What is being asked:
Transcribe each line below verbatim; pictures excluded.

=== Records shown ===

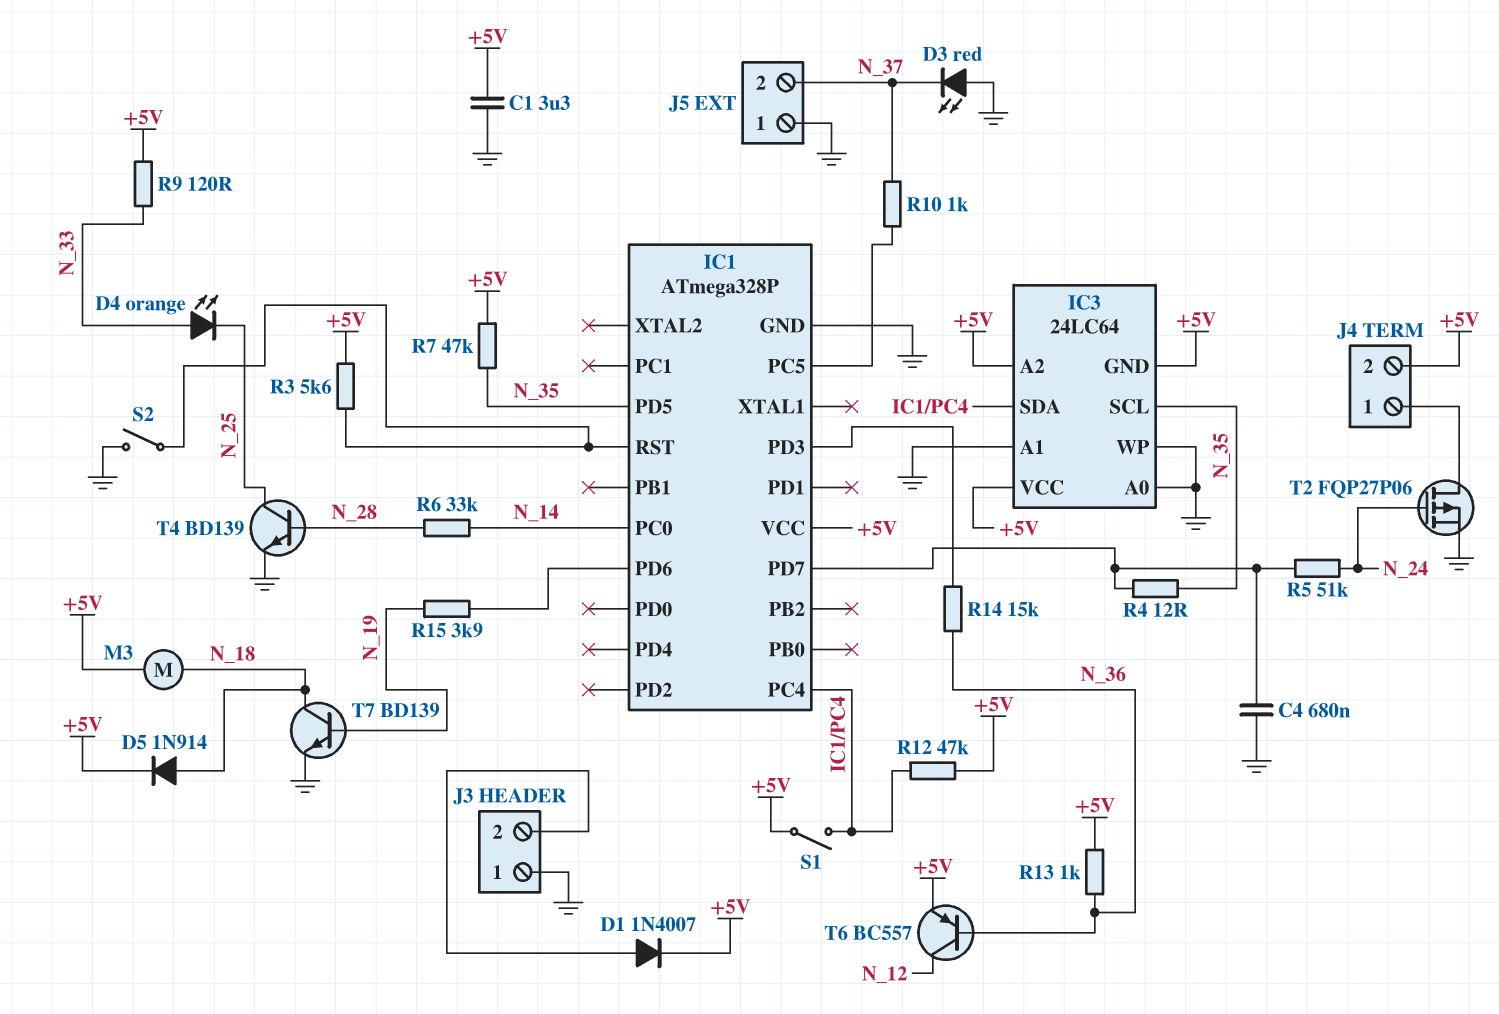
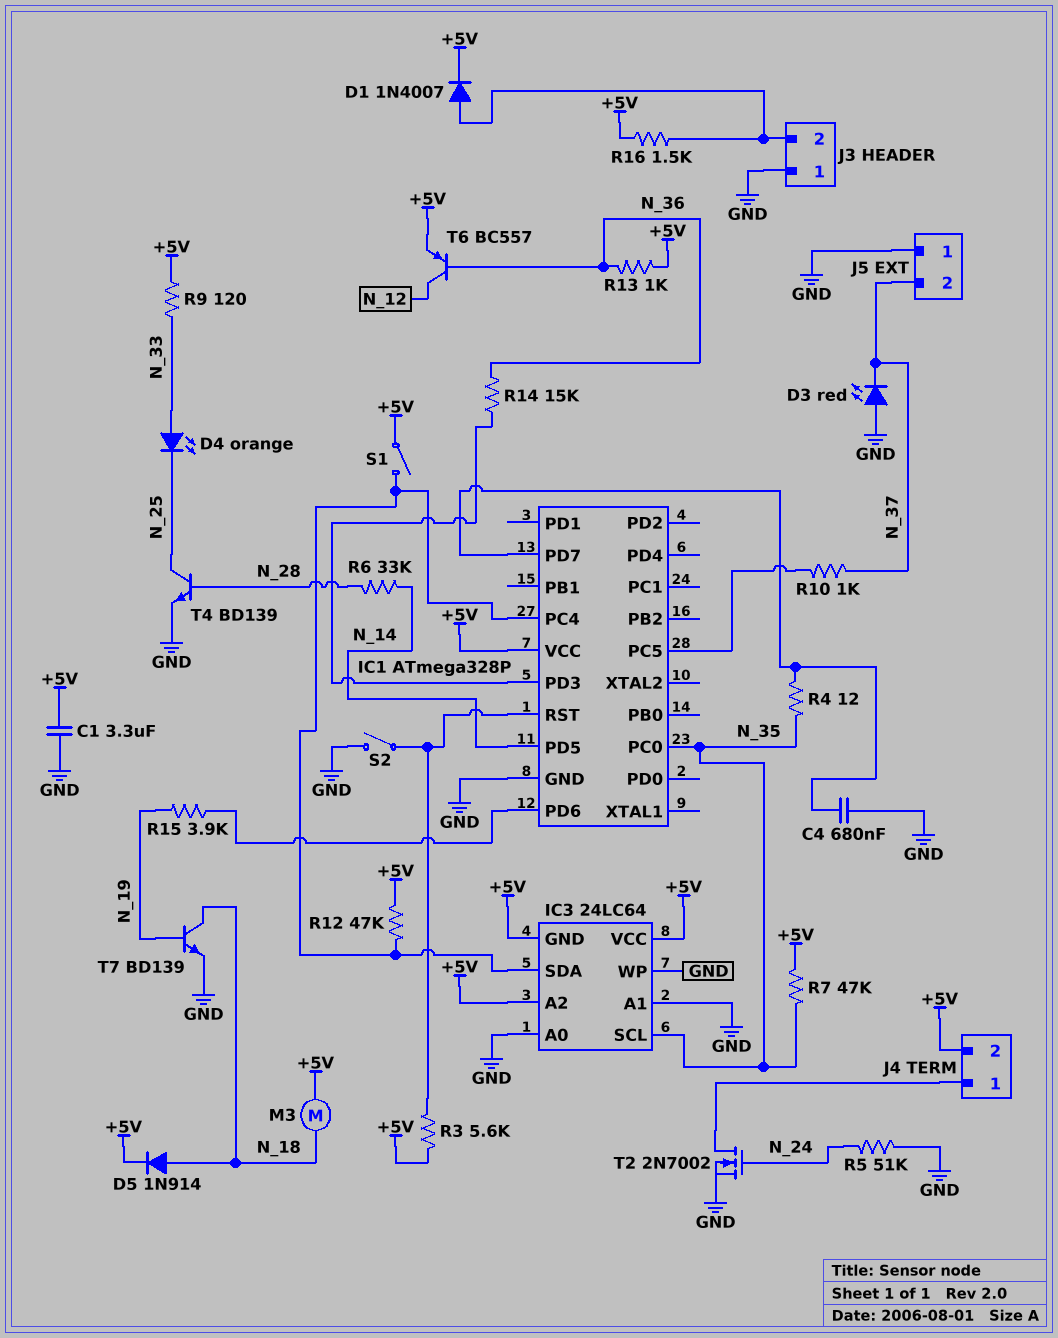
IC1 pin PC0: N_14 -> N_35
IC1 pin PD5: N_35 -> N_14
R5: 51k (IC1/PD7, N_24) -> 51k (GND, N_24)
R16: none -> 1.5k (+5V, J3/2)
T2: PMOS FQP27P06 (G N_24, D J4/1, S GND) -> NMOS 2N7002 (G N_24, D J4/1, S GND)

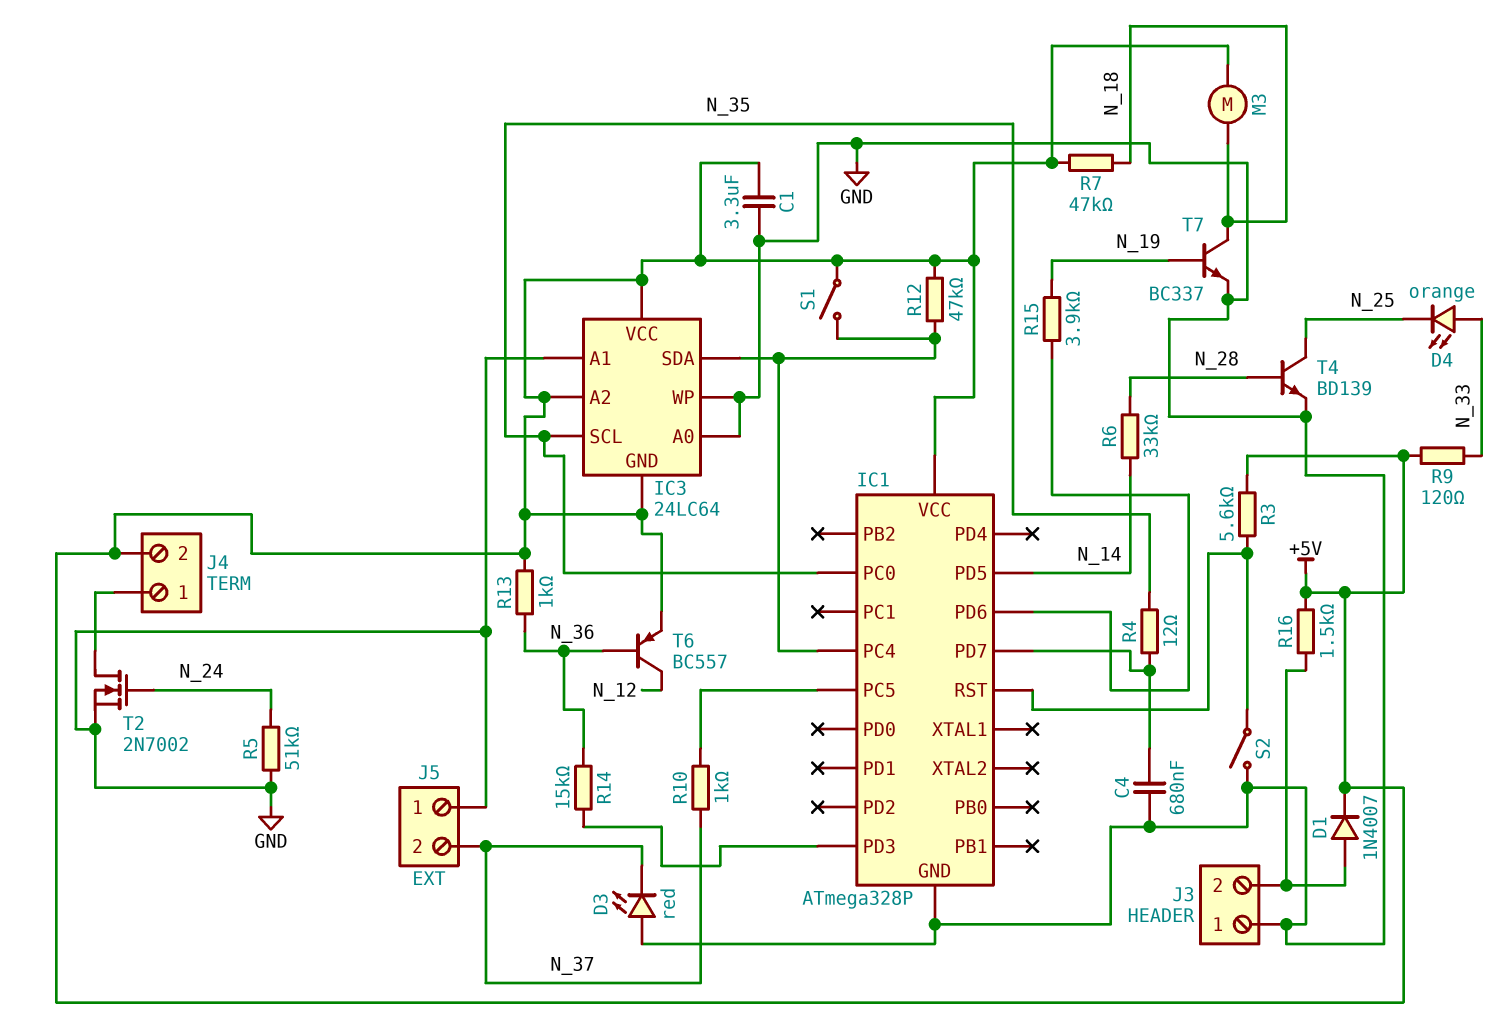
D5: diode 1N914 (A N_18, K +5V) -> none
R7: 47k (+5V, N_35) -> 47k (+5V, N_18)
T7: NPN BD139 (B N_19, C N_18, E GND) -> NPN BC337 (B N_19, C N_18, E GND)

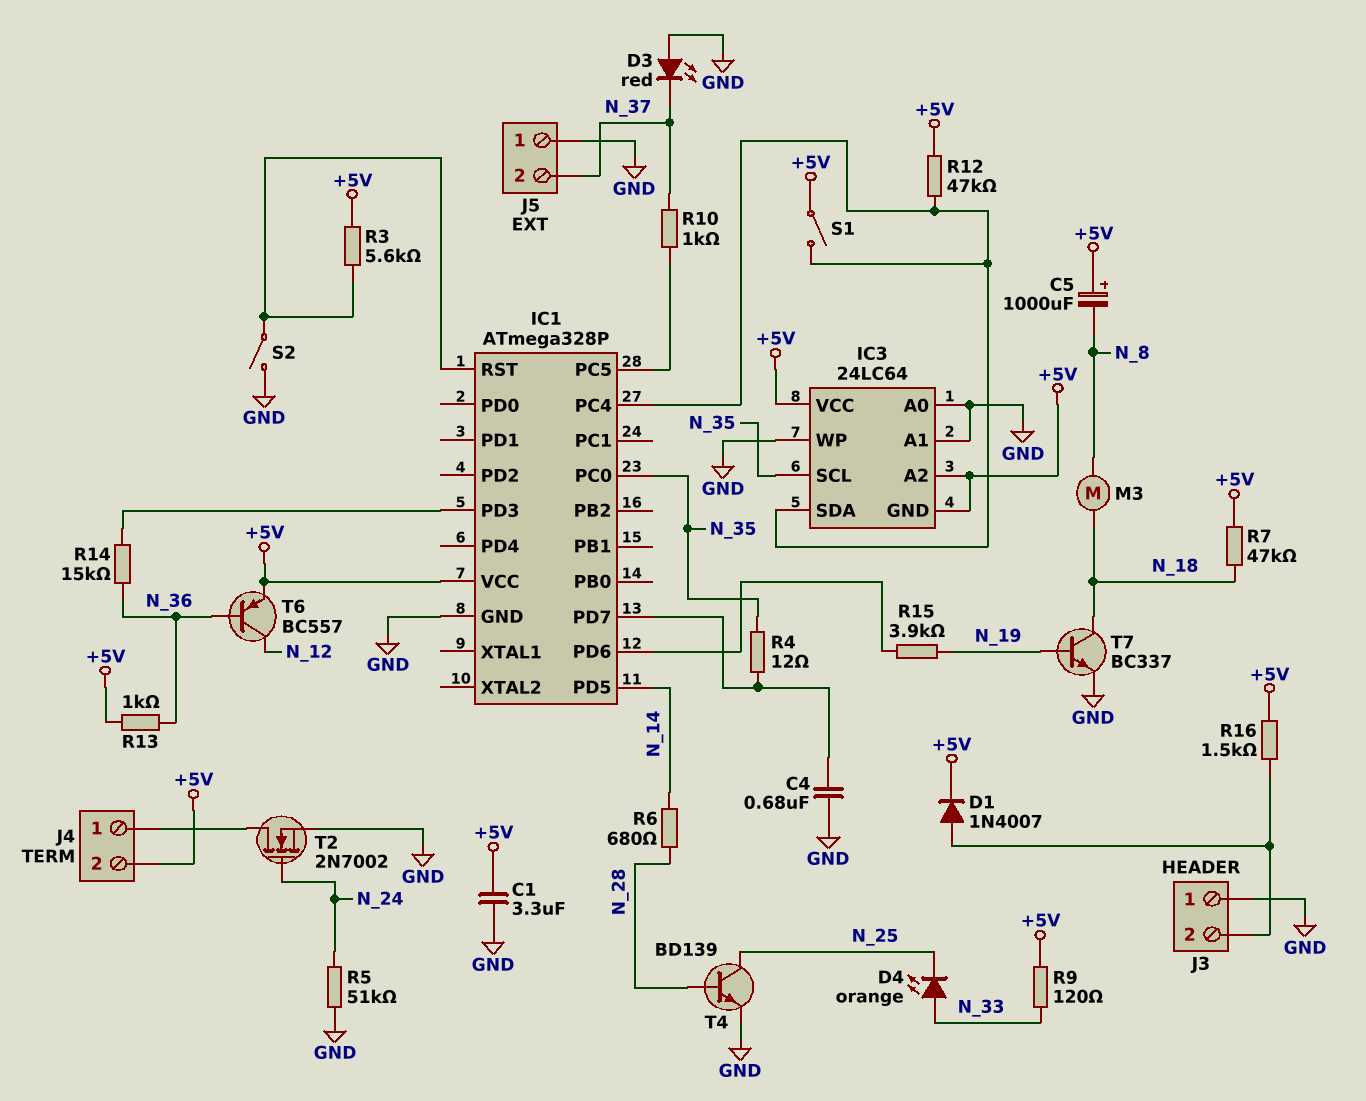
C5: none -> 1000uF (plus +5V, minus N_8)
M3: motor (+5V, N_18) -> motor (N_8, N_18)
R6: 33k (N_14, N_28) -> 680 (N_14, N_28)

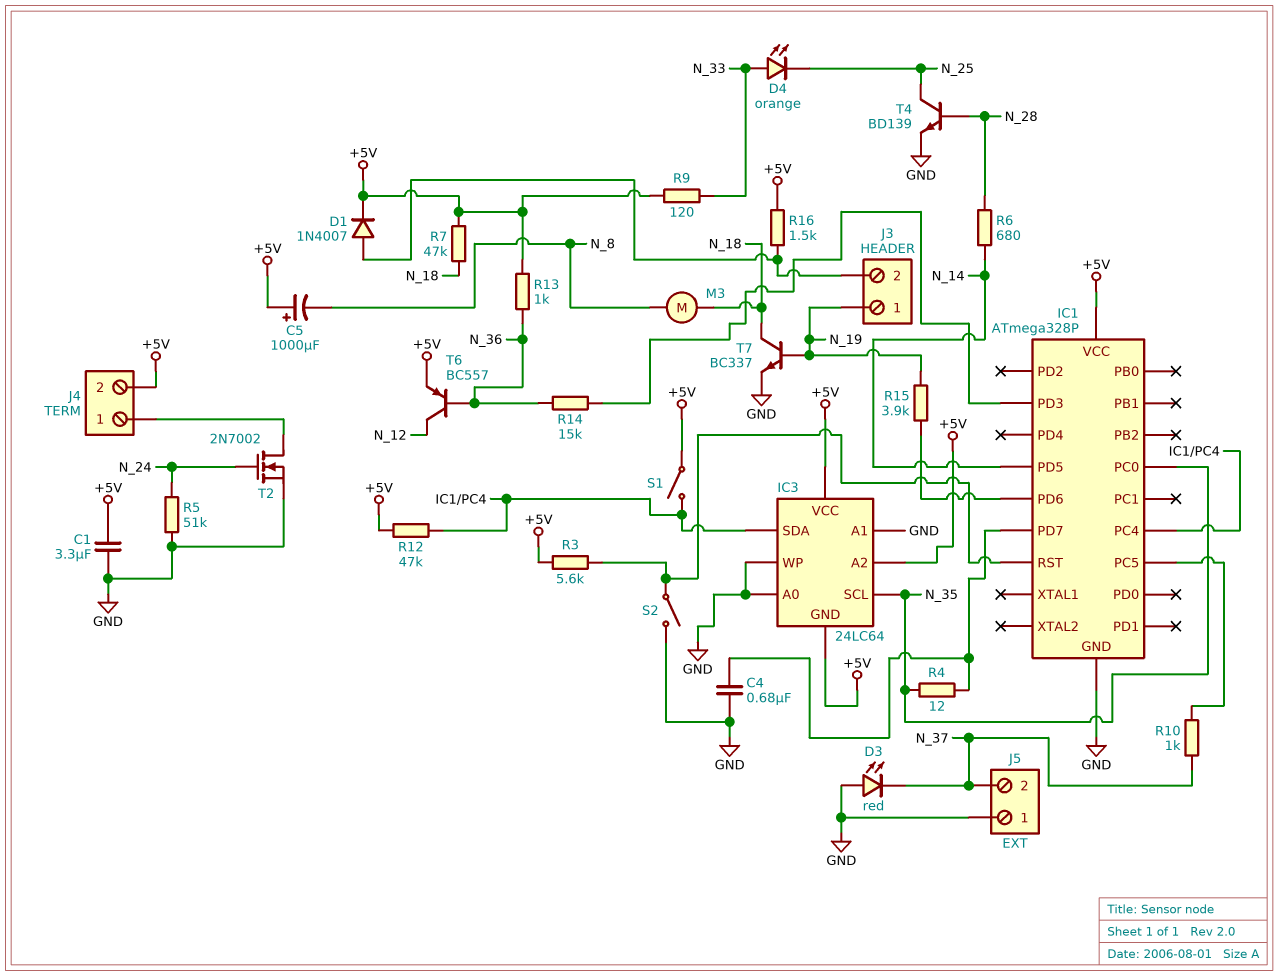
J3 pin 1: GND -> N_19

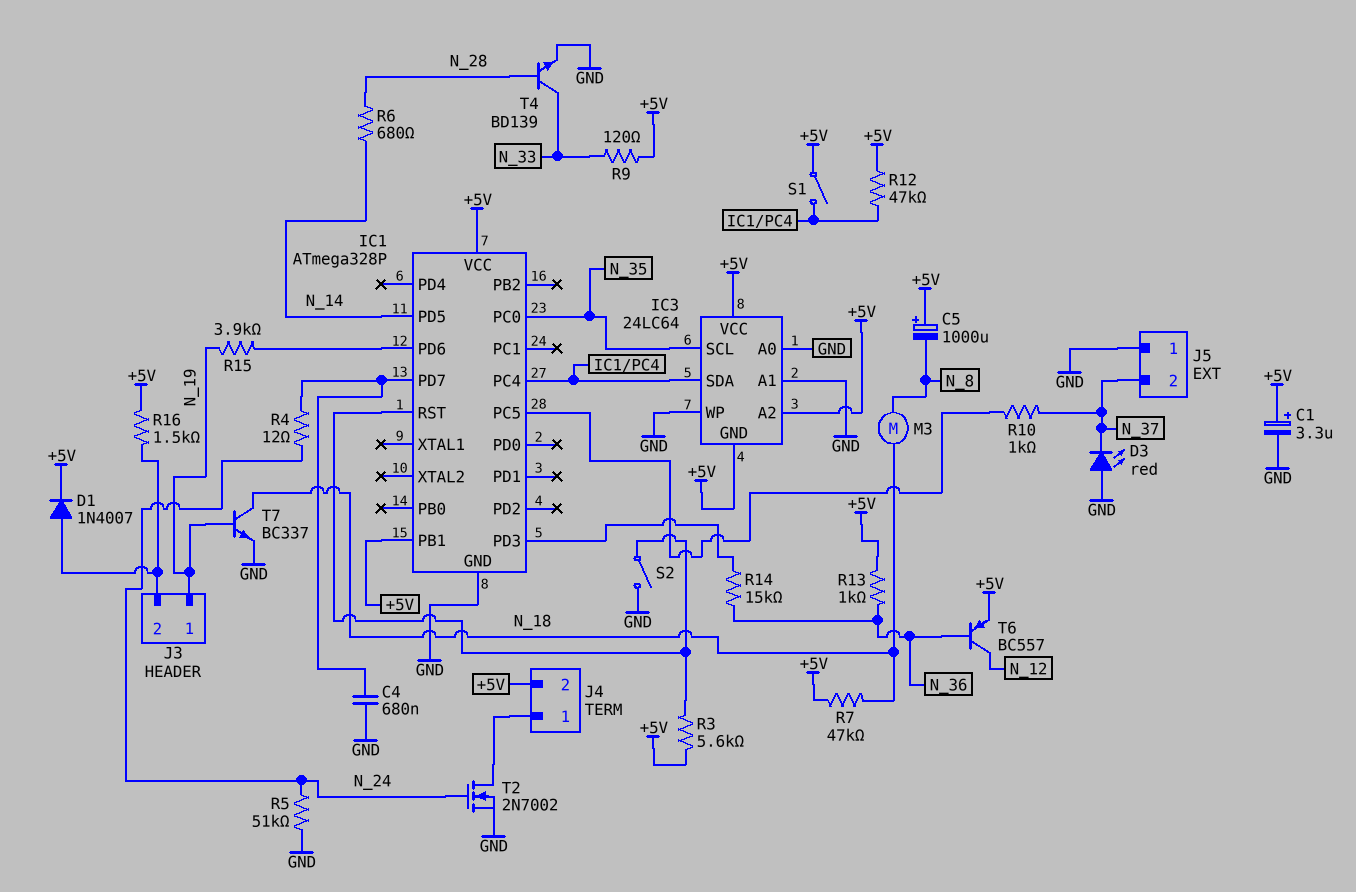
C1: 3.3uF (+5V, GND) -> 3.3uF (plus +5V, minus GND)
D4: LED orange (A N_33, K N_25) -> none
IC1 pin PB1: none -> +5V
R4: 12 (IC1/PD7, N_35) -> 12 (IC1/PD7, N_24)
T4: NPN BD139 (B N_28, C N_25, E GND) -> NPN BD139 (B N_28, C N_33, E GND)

===

Output for this task:
IC1 pin PC0: N_14 -> N_35
IC1 pin PD5: N_35 -> N_14
R5: 51k (IC1/PD7, N_24) -> 51k (GND, N_24)
R16: none -> 1.5k (+5V, J3/2)
T2: PMOS FQP27P06 (G N_24, D J4/1, S GND) -> NMOS 2N7002 (G N_24, D J4/1, S GND)

D5: diode 1N914 (A N_18, K +5V) -> none
R7: 47k (+5V, N_35) -> 47k (+5V, N_18)
T7: NPN BD139 (B N_19, C N_18, E GND) -> NPN BC337 (B N_19, C N_18, E GND)

C5: none -> 1000uF (plus +5V, minus N_8)
M3: motor (+5V, N_18) -> motor (N_8, N_18)
R6: 33k (N_14, N_28) -> 680 (N_14, N_28)

J3 pin 1: GND -> N_19

C1: 3.3uF (+5V, GND) -> 3.3uF (plus +5V, minus GND)
D4: LED orange (A N_33, K N_25) -> none
IC1 pin PB1: none -> +5V
R4: 12 (IC1/PD7, N_35) -> 12 (IC1/PD7, N_24)
T4: NPN BD139 (B N_28, C N_25, E GND) -> NPN BD139 (B N_28, C N_33, E GND)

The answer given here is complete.